**What is expected**
An exact copy of every record below is needed, with all pictures removed.

**Dataset records**
━━━━━━━━━━━━━━━━

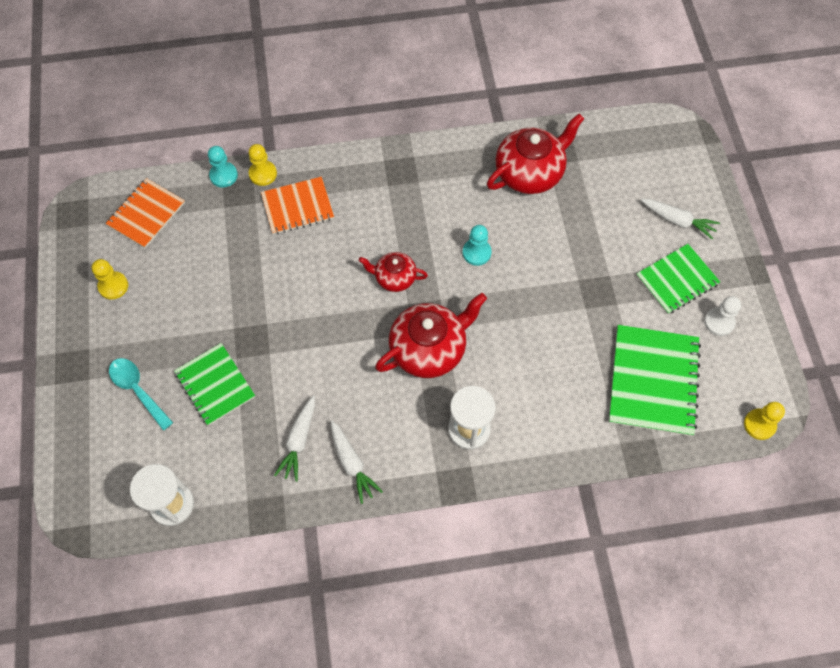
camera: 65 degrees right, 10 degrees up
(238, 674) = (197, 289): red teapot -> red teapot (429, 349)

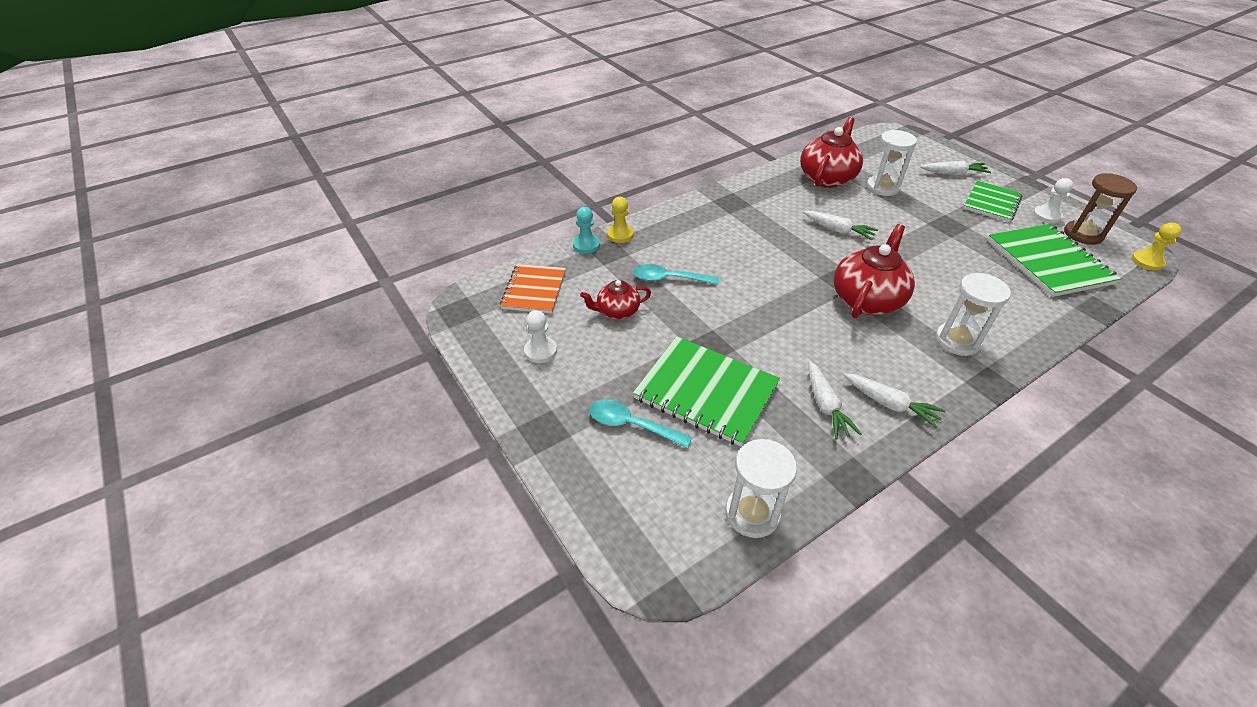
camera: 25 degrees left, 20 degrees down
(113, 286) = (540, 351): yellow pawn -> white pawn
(215, 385) = (706, 392): green notebook -> green notebook, size x1.52
(269, 249) = (669, 279): none -> turquoise spoon
(297, 207) = (668, 246): orange notebook -> none
(394, 278) = (791, 264): red teapot -> red teapot (617, 311)
(476, 252) = (838, 230): turquoise pawn -> white carrot
(577, 211) = (882, 187): none -> white hourglass
(731, 363) = (1083, 234): none -> brown hourglass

━━━━━━━━━━━━━━━━

**Reply**
camera: 65 degrees right, 10 degrees up
(238, 674) = (197, 289): red teapot -> red teapot (429, 349)

camera: 25 degrees left, 20 degrees down
(113, 286) = (540, 351): yellow pawn -> white pawn
(215, 385) = (706, 392): green notebook -> green notebook, size x1.52
(269, 249) = (669, 279): none -> turquoise spoon
(297, 207) = (668, 246): orange notebook -> none
(394, 278) = (791, 264): red teapot -> red teapot (617, 311)
(476, 252) = (838, 230): turquoise pawn -> white carrot
(577, 211) = (882, 187): none -> white hourglass
(731, 363) = (1083, 234): none -> brown hourglass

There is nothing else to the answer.